Problem description
Everything in the records must appear again exactly, except the images.

Start of Block

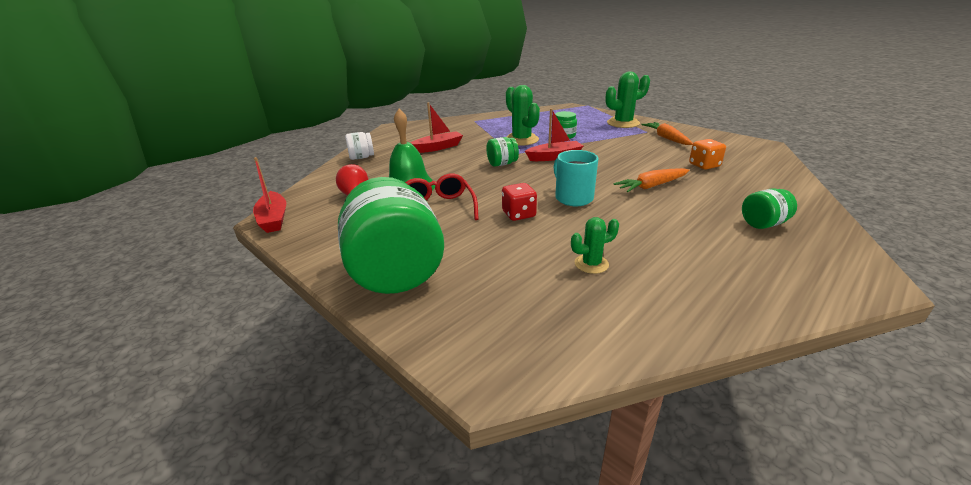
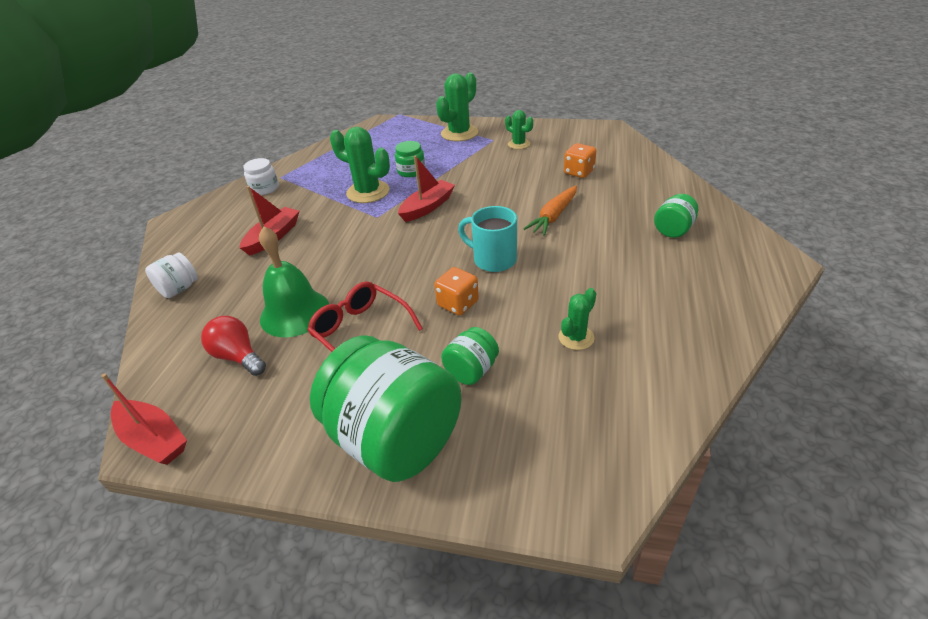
camera: 30 degrees left, 10 degrees up
(459, 124) = (264, 188): none -> white jar
(502, 164) = (377, 237): green jar -> green jar (471, 371)
(518, 214) = (458, 304): red dice -> orange dice
(666, 138) = (519, 144): orange carrot -> green cactus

End of Block

Answer area
camera: 30 degrees left, 10 degrees up
(459, 124) = (264, 188): none -> white jar
(502, 164) = (377, 237): green jar -> green jar (471, 371)
(518, 214) = (458, 304): red dice -> orange dice
(666, 138) = (519, 144): orange carrot -> green cactus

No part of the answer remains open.